[Material supplied Boundary: Start]

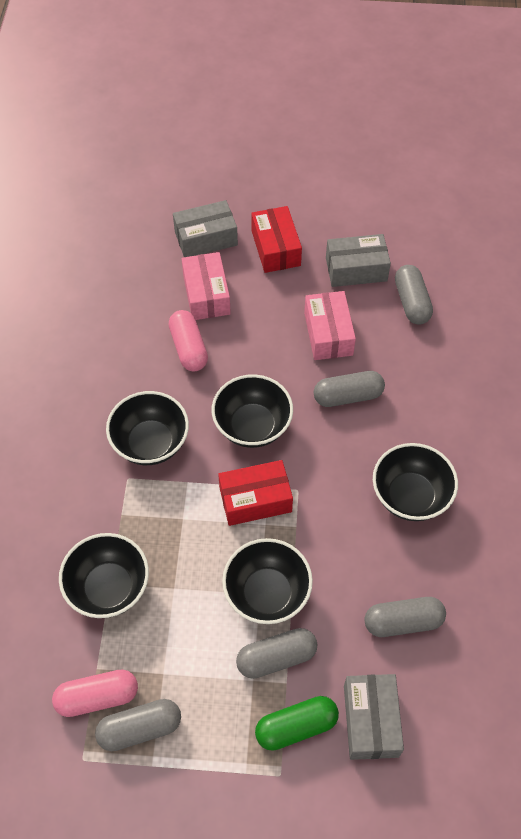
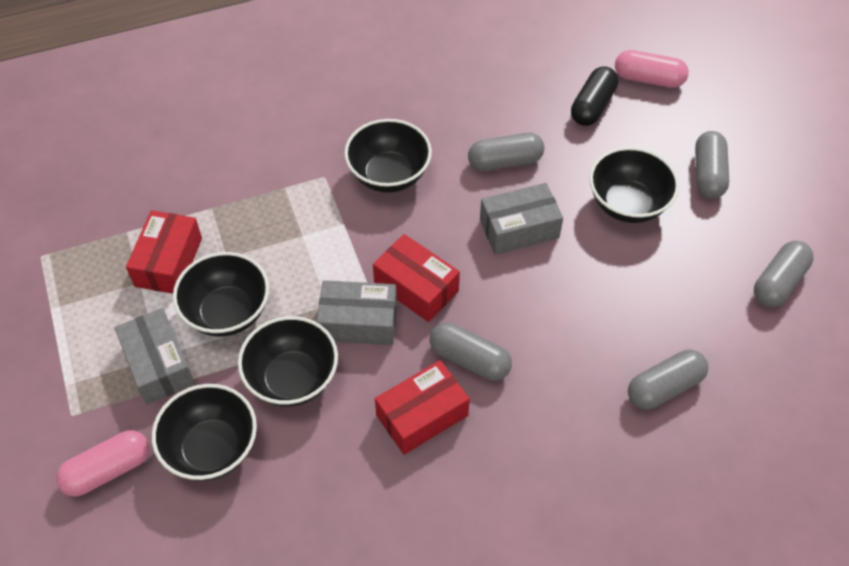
black capsule: 0 -> 1
green capsule: 1 -> 0
pink box: 2 -> 0
red box: 2 -> 3

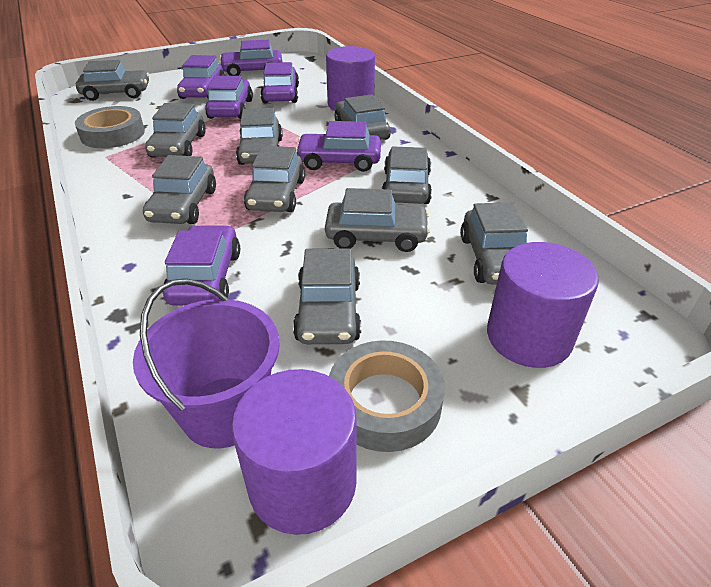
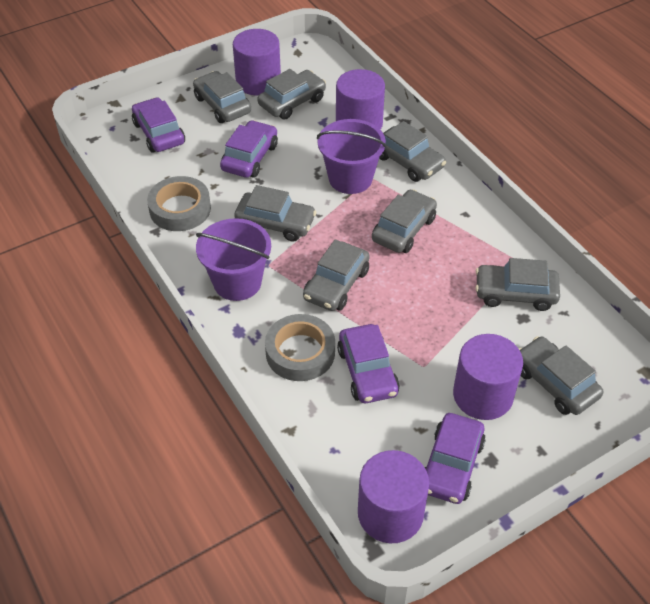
grey car: 10 -> 8
purple bucket: 1 -> 2
purple car: 6 -> 4
purple cylinder: 3 -> 4

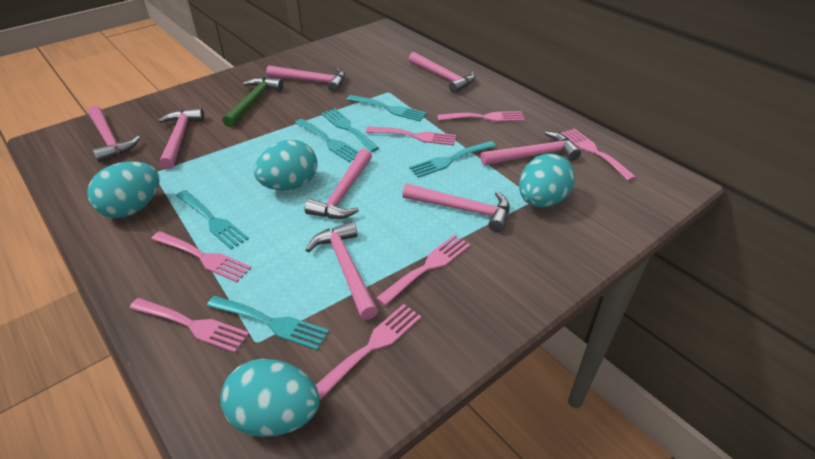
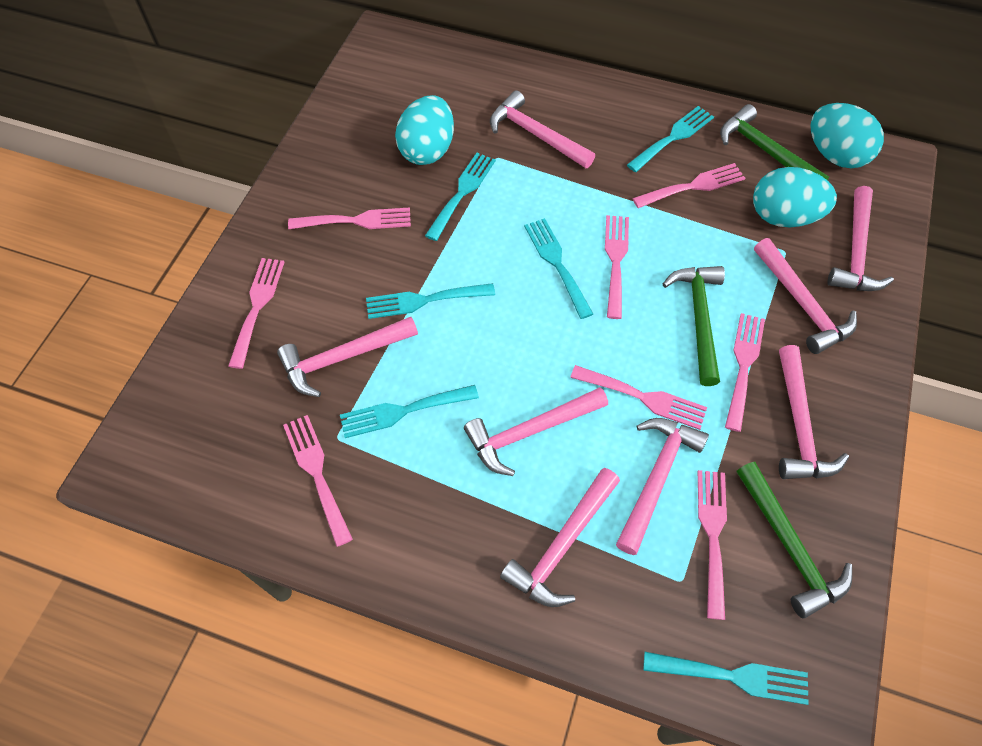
green hammer: 1 -> 3
pink fork: 7 -> 8
turquoise egg: 4 -> 3

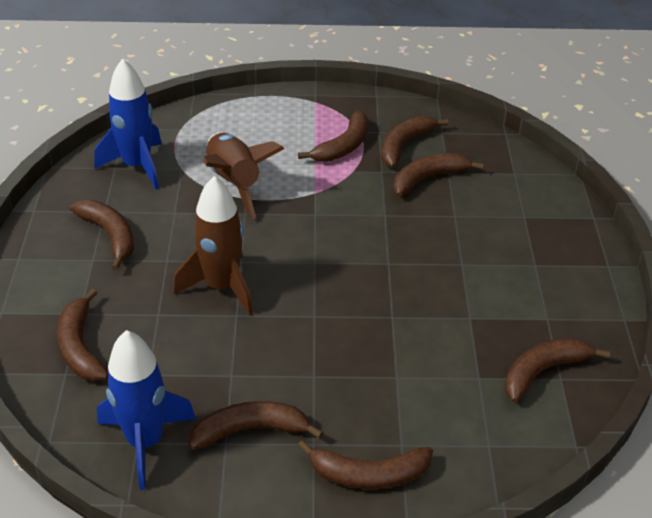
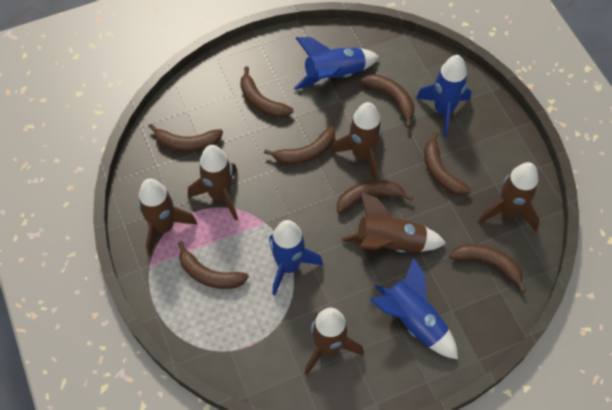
blue rocket: 2 -> 4
brown rocket: 2 -> 6

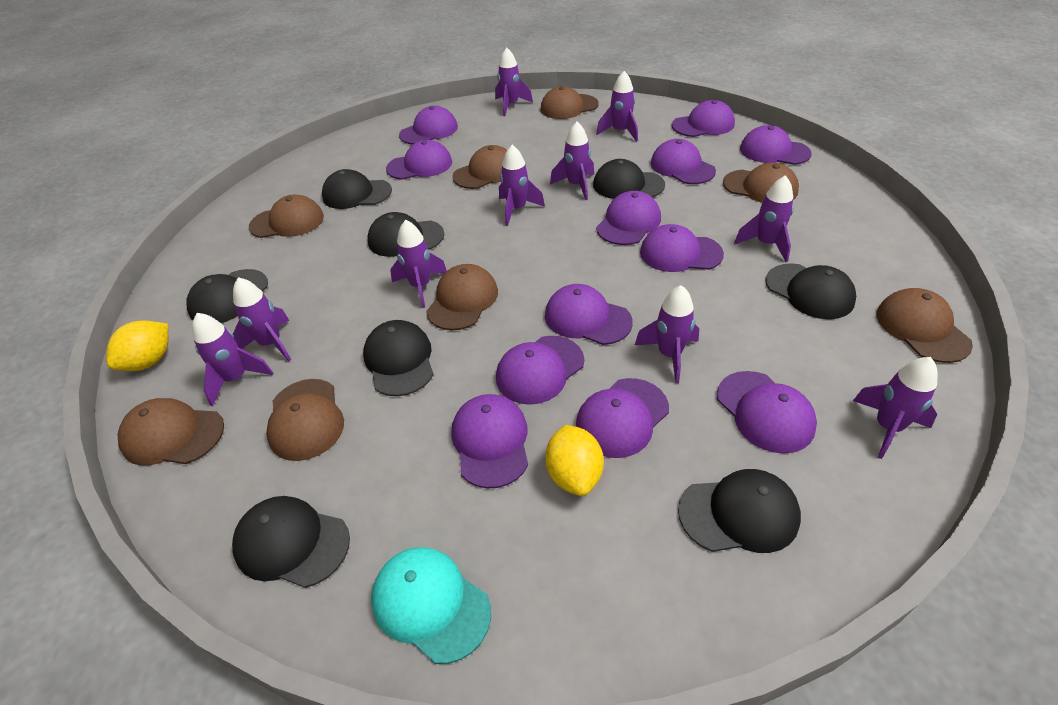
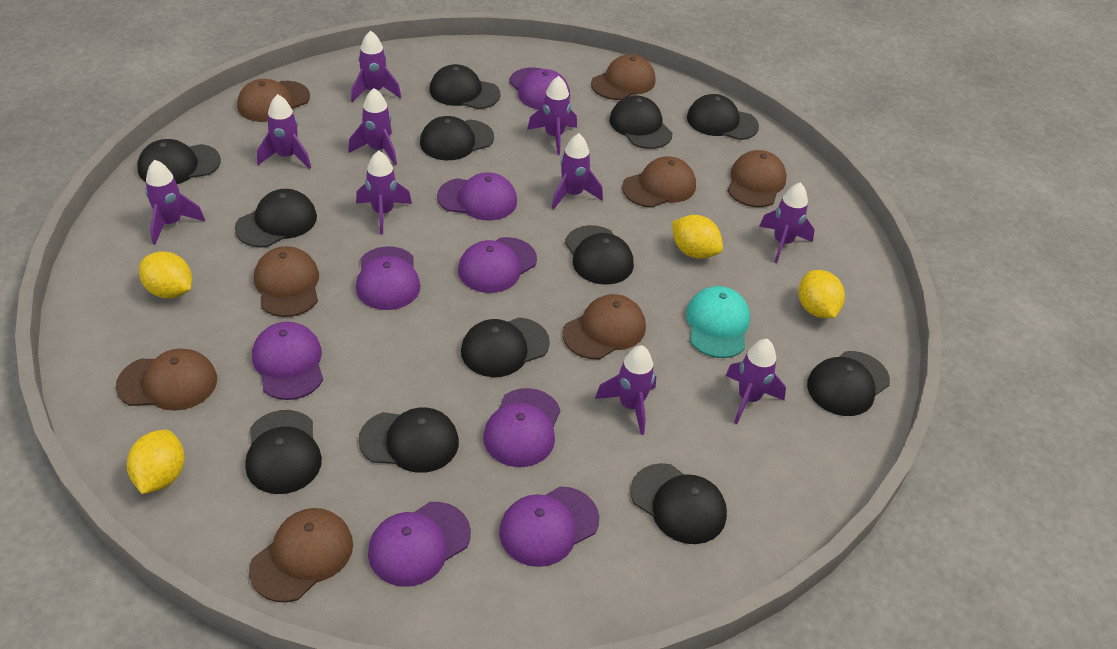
black cap: 8 -> 12
purple cap: 12 -> 8
yellow lemon: 2 -> 4

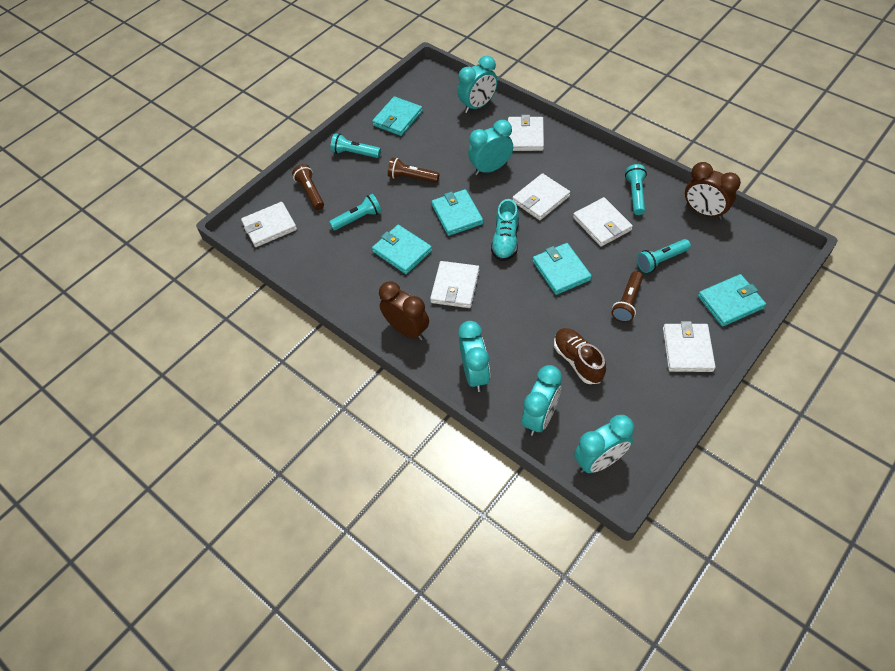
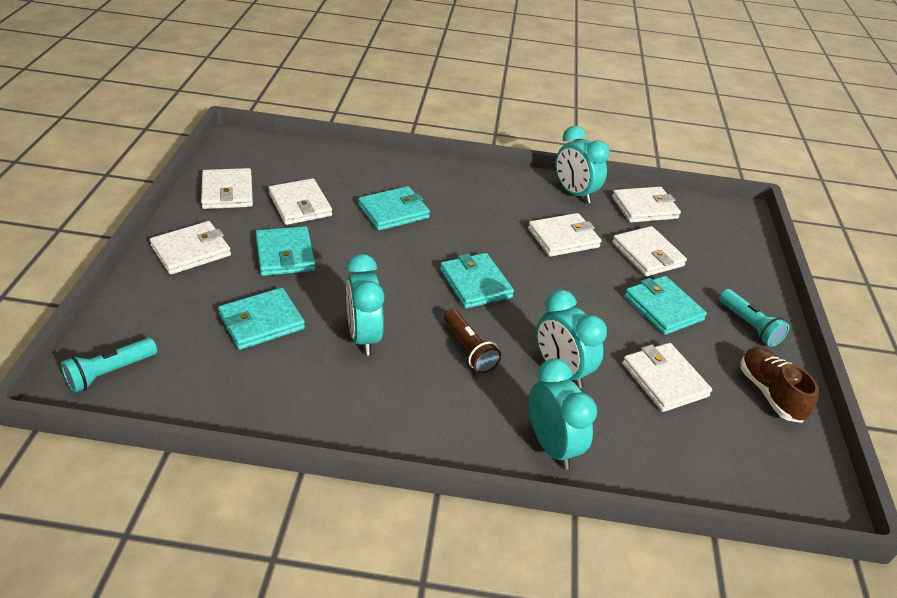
brown clock: 2 -> 0
brown flashlight: 3 -> 1
turquoise clock: 5 -> 4
turquoise flashlight: 4 -> 2
turquoise shoe: 1 -> 0
white wallet: 6 -> 7

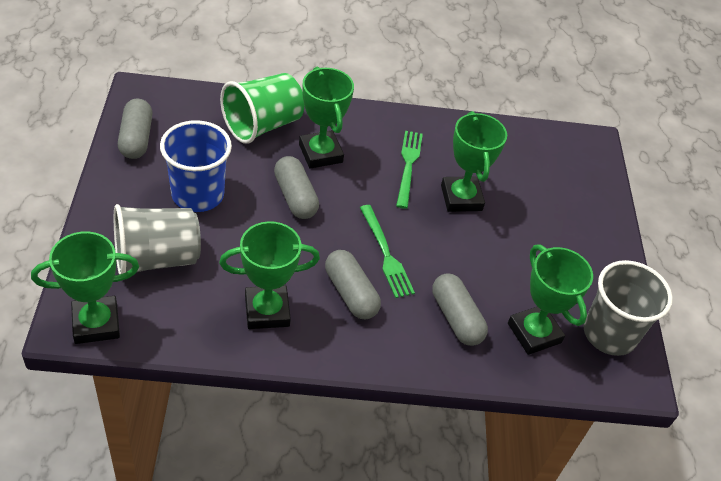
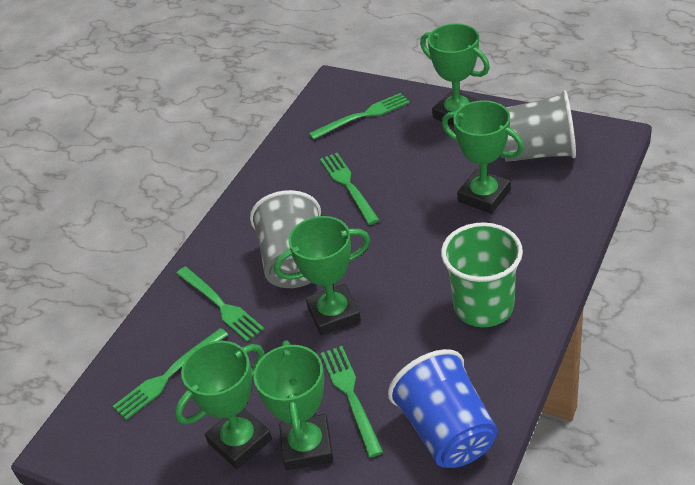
green fork: 2 -> 5
grey capsule: 4 -> 0

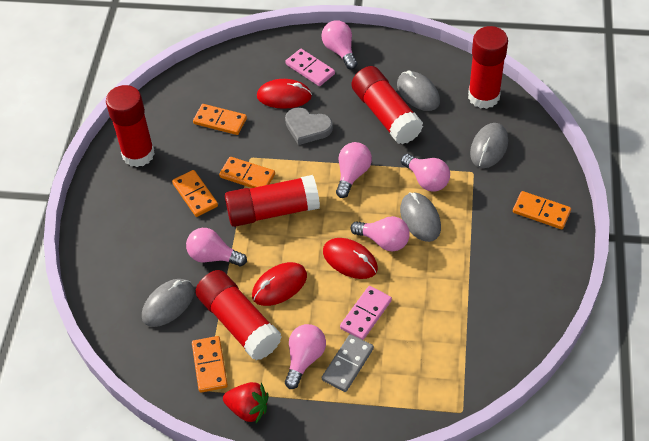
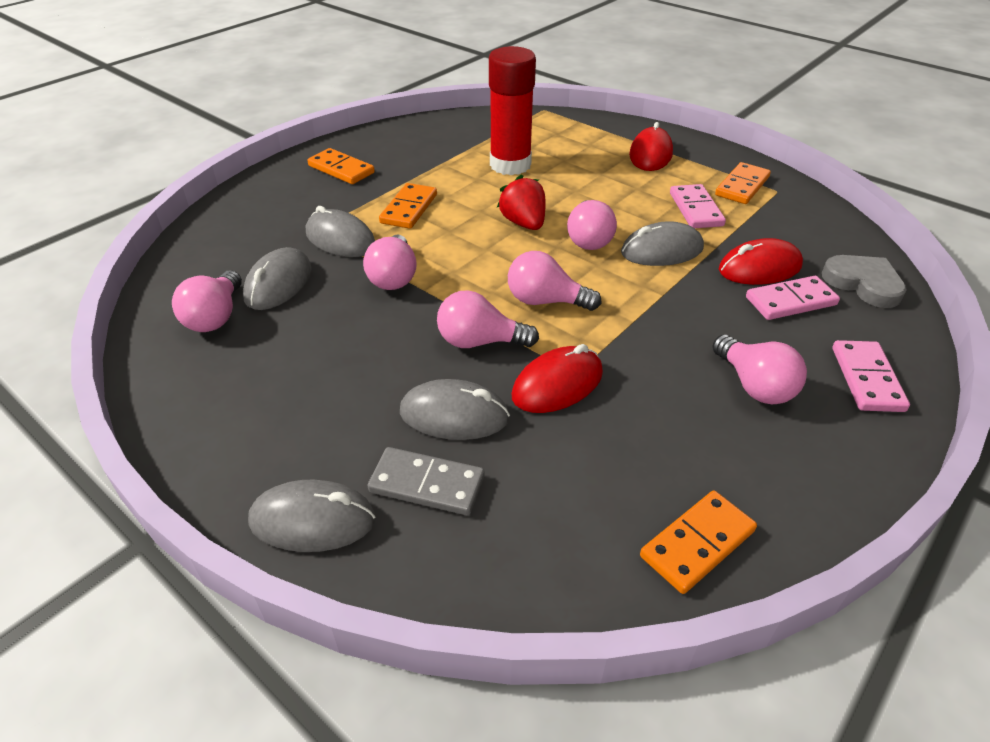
grey mouse: 4 -> 5
orange domino: 5 -> 4
pink domino: 2 -> 3
red glue stick: 5 -> 1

[Material supplied Boundary: End]

**Your goal**: Lines before the one containing "purple car: 6 -> 4" are not wanted; write out that line and every later line through the end of the data above, exactly, without pictures.

**Result**:
purple car: 6 -> 4
purple cylinder: 3 -> 4

green hammer: 1 -> 3
pink fork: 7 -> 8
turquoise egg: 4 -> 3

blue rocket: 2 -> 4
brown rocket: 2 -> 6

black cap: 8 -> 12
purple cap: 12 -> 8
yellow lemon: 2 -> 4

brown clock: 2 -> 0
brown flashlight: 3 -> 1
turquoise clock: 5 -> 4
turquoise flashlight: 4 -> 2
turquoise shoe: 1 -> 0
white wallet: 6 -> 7

green fork: 2 -> 5
grey capsule: 4 -> 0

grey mouse: 4 -> 5
orange domino: 5 -> 4
pink domino: 2 -> 3
red glue stick: 5 -> 1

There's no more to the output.